EXERCISE | Wherever a picture appears in the listing, leave it out, and copy the rest exactly.

DATA UNDER STUDY |

_ _ _ _

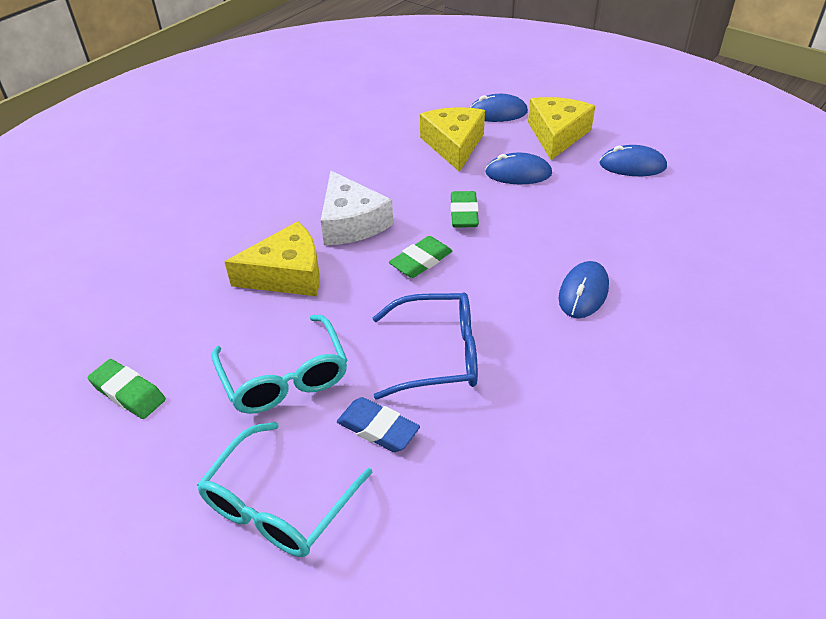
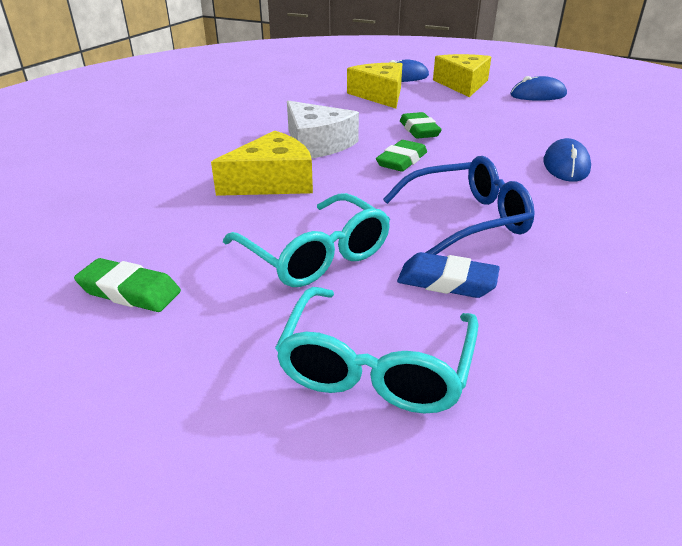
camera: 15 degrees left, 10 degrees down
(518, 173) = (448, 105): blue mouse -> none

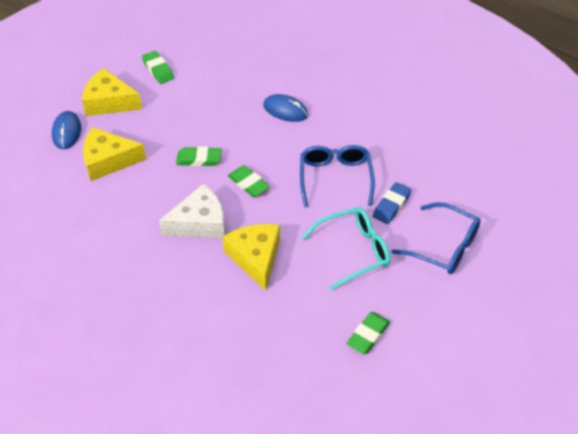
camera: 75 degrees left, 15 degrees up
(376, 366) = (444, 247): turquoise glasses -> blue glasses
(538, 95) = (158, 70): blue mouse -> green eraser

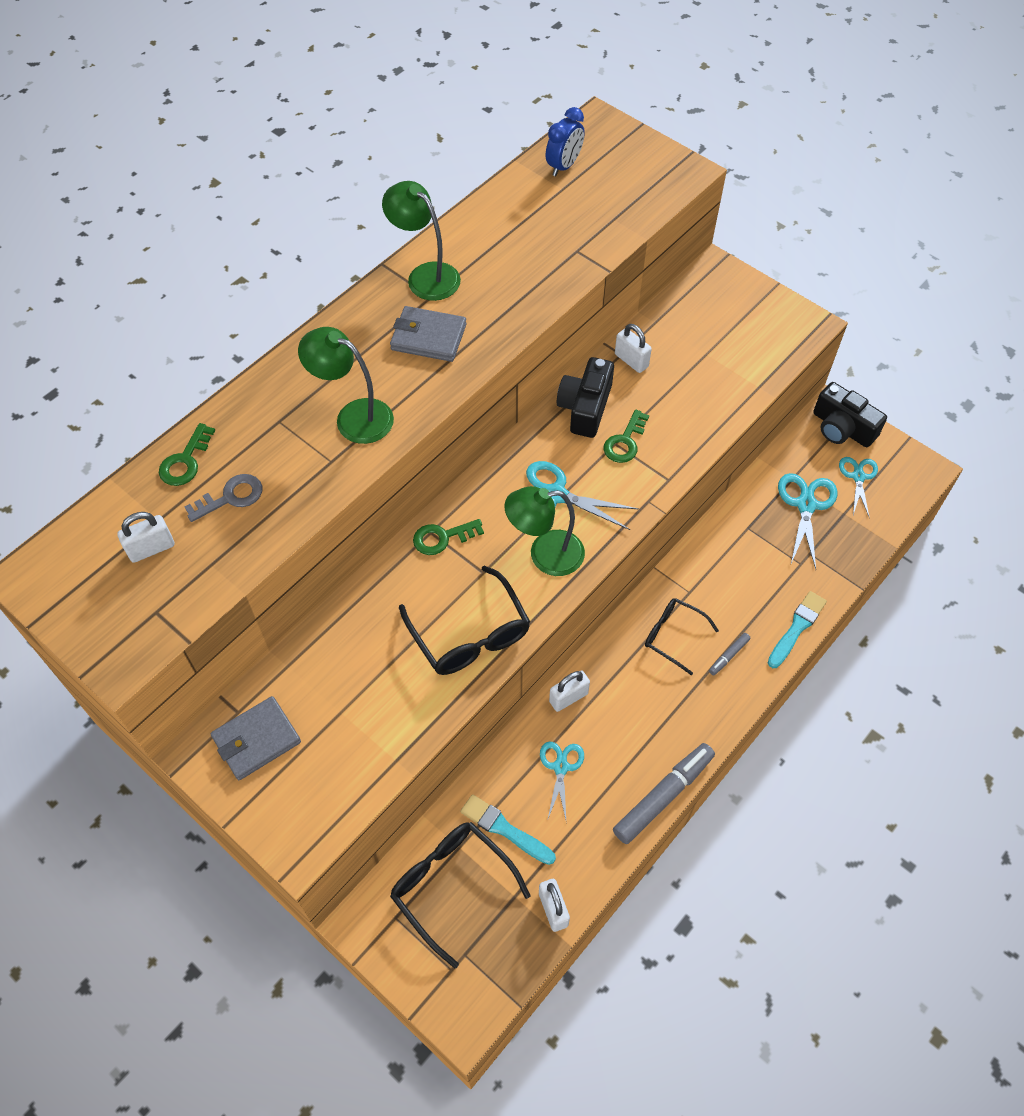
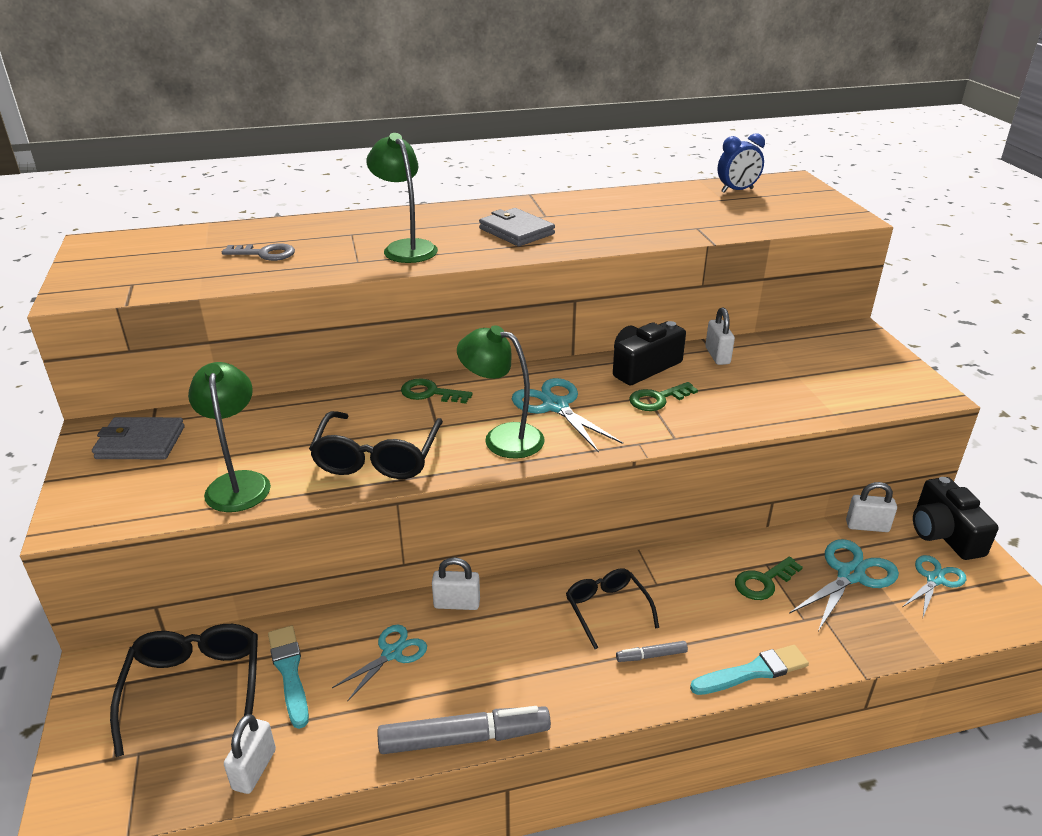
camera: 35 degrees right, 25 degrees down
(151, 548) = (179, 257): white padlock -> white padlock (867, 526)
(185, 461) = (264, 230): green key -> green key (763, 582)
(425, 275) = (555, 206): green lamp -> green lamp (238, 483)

_ _ _ _

ANSWER TO THIS TASK |
camera: 15 degrees left, 10 degrees down
(518, 173) = (448, 105): blue mouse -> none

camera: 75 degrees left, 15 degrees up
(376, 366) = (444, 247): turquoise glasses -> blue glasses
(538, 95) = (158, 70): blue mouse -> green eraser

camera: 35 degrees right, 25 degrees down
(151, 548) = (179, 257): white padlock -> white padlock (867, 526)
(185, 461) = (264, 230): green key -> green key (763, 582)
(425, 275) = (555, 206): green lamp -> green lamp (238, 483)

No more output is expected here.